> **Required work**: Images embedded in the records are excluded; print everything else exactly as given.

> **Data for processing**:
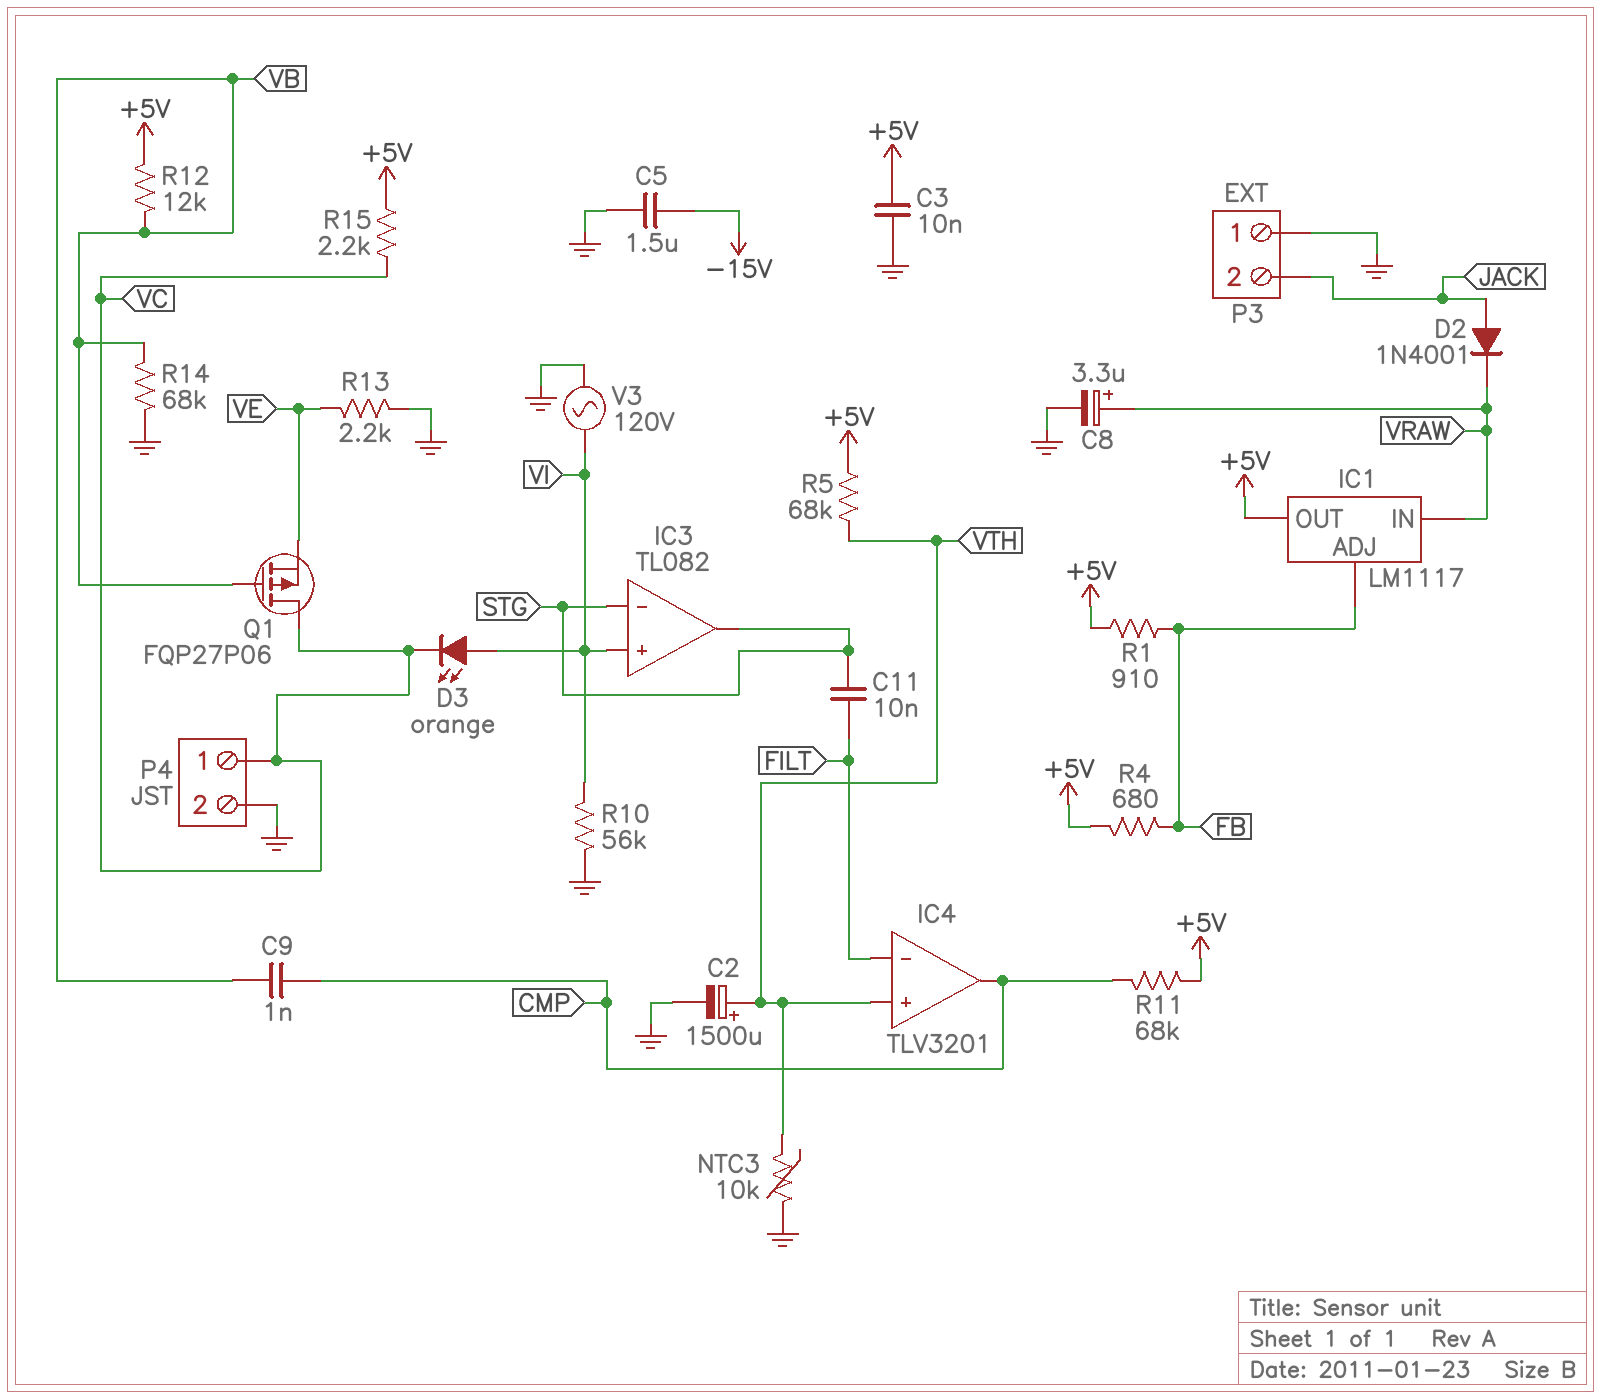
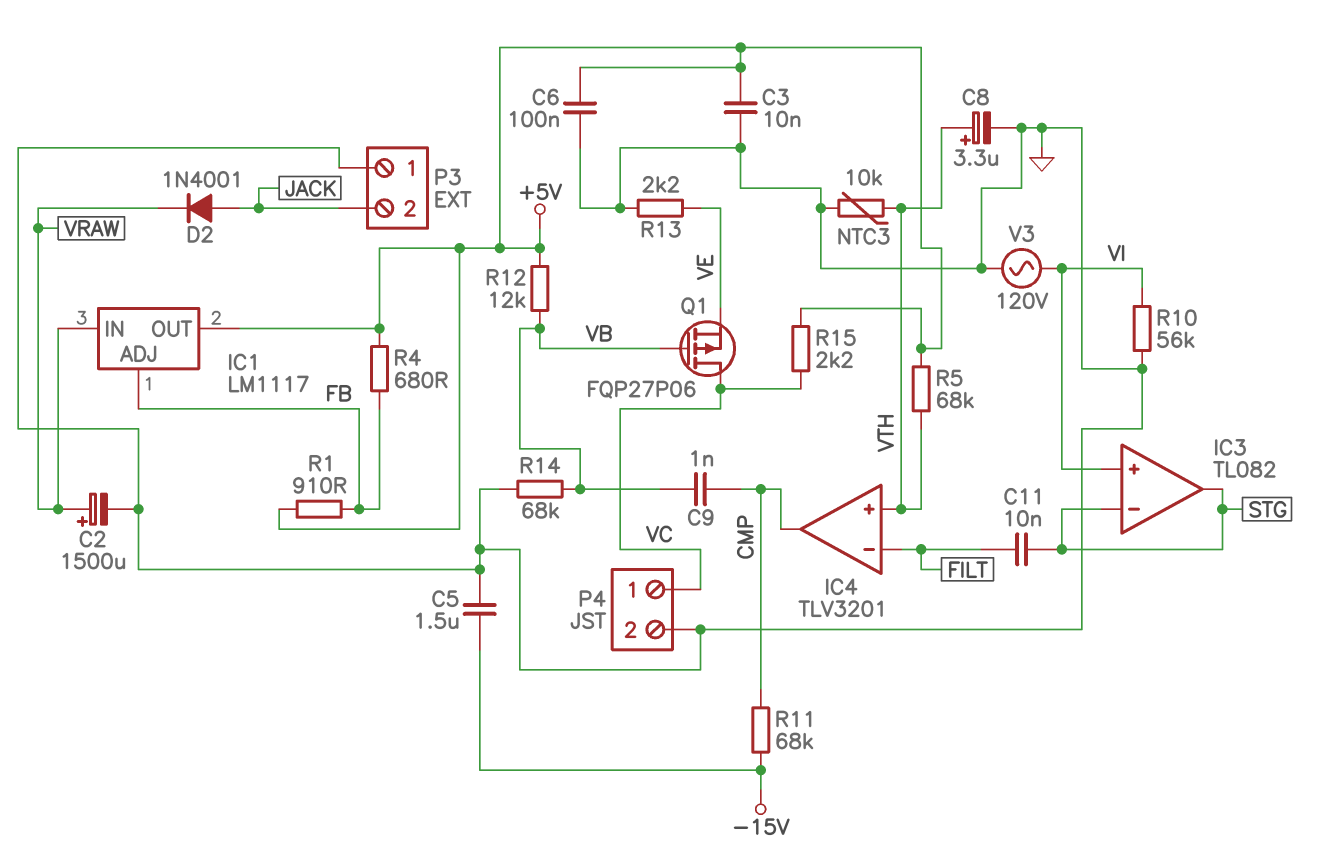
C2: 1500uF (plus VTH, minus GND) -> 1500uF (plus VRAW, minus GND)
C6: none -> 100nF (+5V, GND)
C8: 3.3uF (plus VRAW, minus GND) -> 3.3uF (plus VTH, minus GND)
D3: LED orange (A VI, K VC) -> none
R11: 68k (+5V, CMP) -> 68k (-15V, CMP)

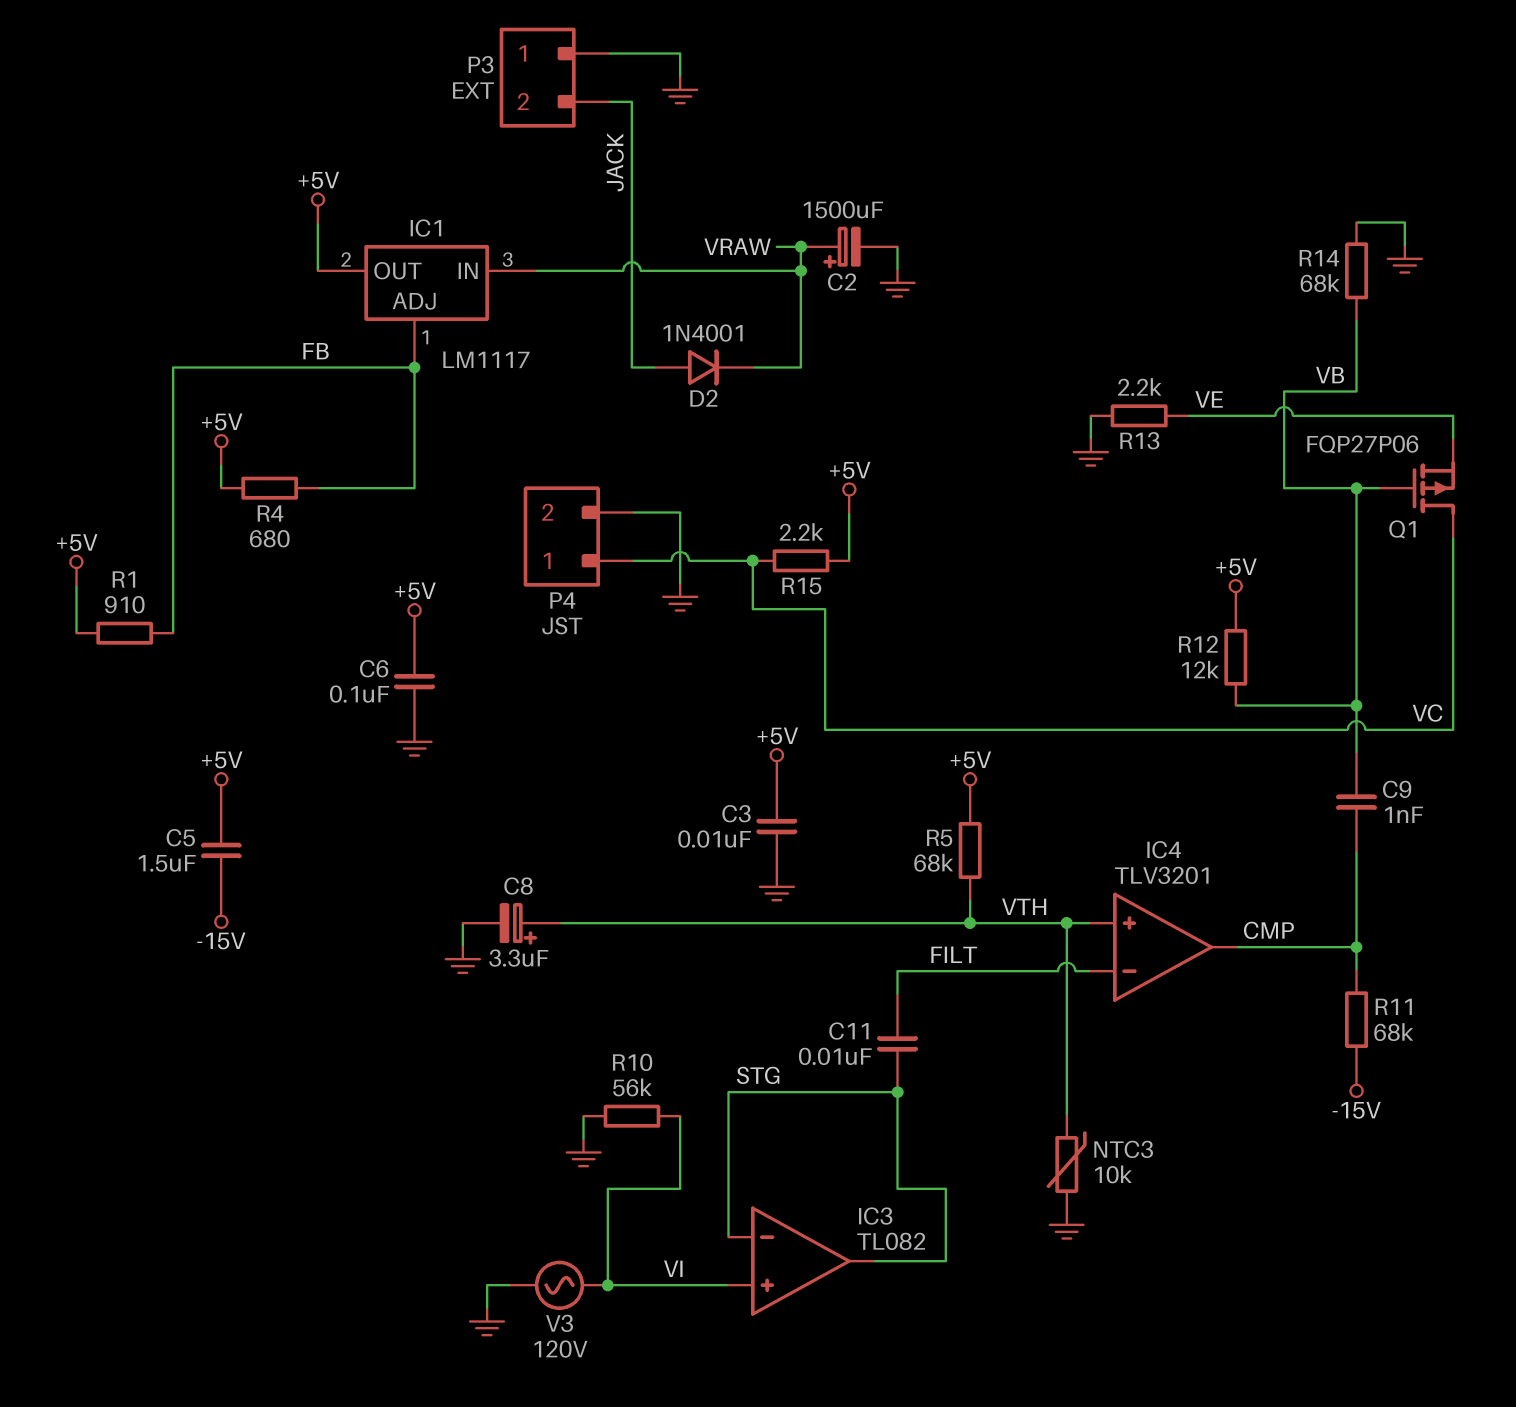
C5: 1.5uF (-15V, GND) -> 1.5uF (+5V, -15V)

> **Task response**:
C2: 1500uF (plus VTH, minus GND) -> 1500uF (plus VRAW, minus GND)
C6: none -> 100nF (+5V, GND)
C8: 3.3uF (plus VRAW, minus GND) -> 3.3uF (plus VTH, minus GND)
D3: LED orange (A VI, K VC) -> none
R11: 68k (+5V, CMP) -> 68k (-15V, CMP)

C5: 1.5uF (-15V, GND) -> 1.5uF (+5V, -15V)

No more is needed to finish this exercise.